◆ **Source data**
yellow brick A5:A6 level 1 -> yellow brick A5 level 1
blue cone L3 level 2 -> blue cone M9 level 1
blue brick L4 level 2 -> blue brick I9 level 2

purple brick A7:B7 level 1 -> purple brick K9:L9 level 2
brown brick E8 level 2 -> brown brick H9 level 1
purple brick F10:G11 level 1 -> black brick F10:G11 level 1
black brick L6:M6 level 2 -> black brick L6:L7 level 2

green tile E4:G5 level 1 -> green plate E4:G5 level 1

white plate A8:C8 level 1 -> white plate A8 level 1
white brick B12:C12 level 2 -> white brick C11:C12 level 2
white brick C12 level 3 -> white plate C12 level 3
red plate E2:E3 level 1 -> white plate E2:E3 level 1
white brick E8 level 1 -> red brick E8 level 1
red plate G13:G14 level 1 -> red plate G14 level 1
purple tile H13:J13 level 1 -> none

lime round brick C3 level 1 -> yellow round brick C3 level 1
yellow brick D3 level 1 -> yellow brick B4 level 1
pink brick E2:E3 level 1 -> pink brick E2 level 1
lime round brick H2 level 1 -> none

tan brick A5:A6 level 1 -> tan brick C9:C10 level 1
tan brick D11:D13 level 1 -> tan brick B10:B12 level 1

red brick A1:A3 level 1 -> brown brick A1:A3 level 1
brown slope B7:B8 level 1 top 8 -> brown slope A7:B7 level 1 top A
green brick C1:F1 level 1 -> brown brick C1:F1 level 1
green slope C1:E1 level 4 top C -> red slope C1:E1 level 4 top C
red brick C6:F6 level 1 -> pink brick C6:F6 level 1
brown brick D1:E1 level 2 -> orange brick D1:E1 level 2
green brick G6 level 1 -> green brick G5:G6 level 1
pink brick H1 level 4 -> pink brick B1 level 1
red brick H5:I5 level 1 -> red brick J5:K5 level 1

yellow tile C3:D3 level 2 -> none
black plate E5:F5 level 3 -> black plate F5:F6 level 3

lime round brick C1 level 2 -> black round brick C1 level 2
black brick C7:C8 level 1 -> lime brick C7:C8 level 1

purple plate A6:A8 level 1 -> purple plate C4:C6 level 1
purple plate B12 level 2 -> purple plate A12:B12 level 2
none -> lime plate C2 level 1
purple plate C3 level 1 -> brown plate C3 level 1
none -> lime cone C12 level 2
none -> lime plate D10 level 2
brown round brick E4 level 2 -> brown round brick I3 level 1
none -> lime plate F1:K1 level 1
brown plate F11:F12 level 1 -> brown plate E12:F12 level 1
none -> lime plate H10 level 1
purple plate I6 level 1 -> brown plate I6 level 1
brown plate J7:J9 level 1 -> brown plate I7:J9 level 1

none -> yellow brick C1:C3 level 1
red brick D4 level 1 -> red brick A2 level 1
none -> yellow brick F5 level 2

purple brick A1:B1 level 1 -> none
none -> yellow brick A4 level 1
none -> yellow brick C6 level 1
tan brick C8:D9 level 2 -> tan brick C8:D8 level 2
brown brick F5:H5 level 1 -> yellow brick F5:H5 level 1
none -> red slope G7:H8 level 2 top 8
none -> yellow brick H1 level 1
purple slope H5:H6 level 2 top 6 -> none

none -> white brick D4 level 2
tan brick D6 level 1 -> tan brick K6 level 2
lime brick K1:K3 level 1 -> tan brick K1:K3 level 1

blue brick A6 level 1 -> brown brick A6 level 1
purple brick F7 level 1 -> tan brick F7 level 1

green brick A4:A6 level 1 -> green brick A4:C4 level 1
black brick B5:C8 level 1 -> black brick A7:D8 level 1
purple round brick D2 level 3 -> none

◆ **To do**
Scan the data above for the word "black" and report every line where it is found.

◆ **Response box**
purple brick F10:G11 level 1 -> black brick F10:G11 level 1
black brick L6:M6 level 2 -> black brick L6:L7 level 2
black plate E5:F5 level 3 -> black plate F5:F6 level 3
lime round brick C1 level 2 -> black round brick C1 level 2
black brick C7:C8 level 1 -> lime brick C7:C8 level 1
black brick B5:C8 level 1 -> black brick A7:D8 level 1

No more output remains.